• Exercise requirements:
Only some lines are wanted. Transcribe, exactly, the lines below from the line with "(137, 213) = (152, 401): none" up to and including the line with "(449, 208) = (602, 297): red".

• Supplied data:

* * * * * * * * *

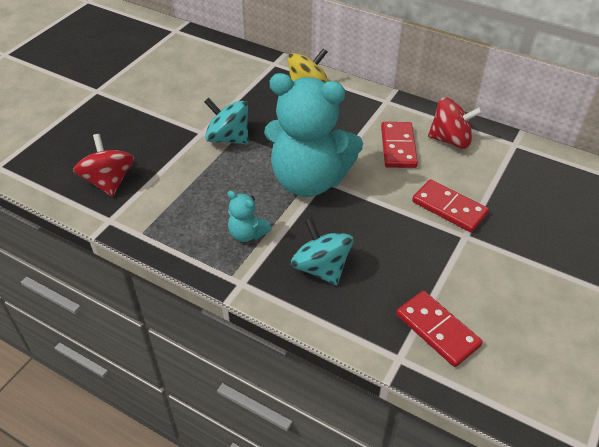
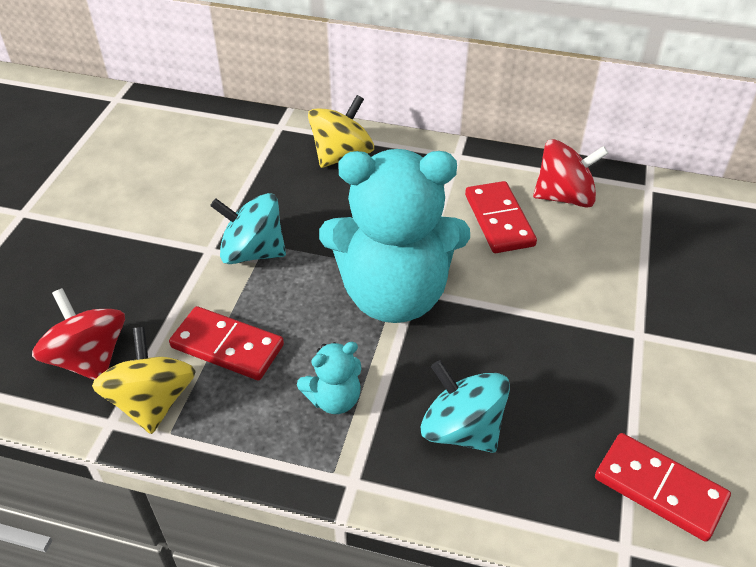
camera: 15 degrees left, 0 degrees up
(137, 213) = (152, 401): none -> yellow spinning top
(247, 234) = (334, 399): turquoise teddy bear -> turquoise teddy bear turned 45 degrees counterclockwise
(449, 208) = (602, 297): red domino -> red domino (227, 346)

* * * * * * * * *

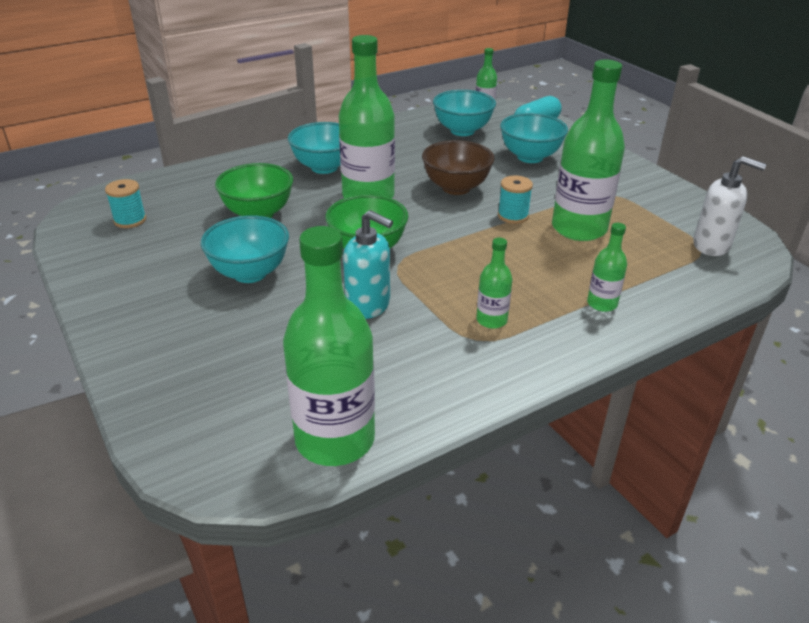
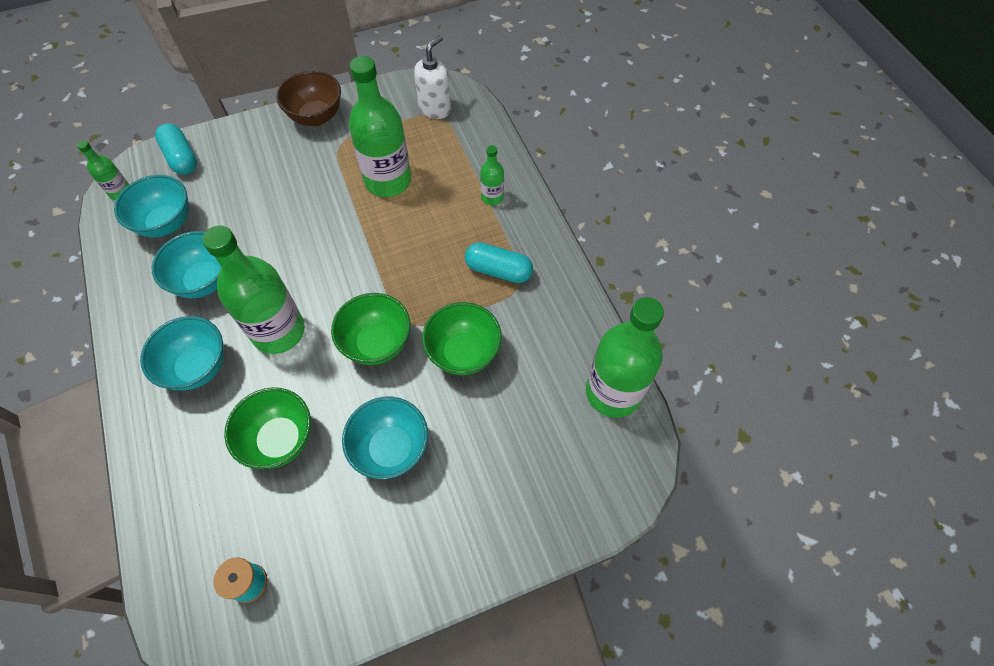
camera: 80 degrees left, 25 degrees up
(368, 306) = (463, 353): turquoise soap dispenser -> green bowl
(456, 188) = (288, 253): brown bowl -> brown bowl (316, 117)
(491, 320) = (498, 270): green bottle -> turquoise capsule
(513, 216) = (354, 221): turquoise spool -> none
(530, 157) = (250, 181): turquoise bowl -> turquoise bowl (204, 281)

* * * * * * * * *

• Result for this exercise:
(137, 213) = (152, 401): none -> yellow spinning top
(247, 234) = (334, 399): turquoise teddy bear -> turquoise teddy bear turned 45 degrees counterclockwise
(449, 208) = (602, 297): red domino -> red domino (227, 346)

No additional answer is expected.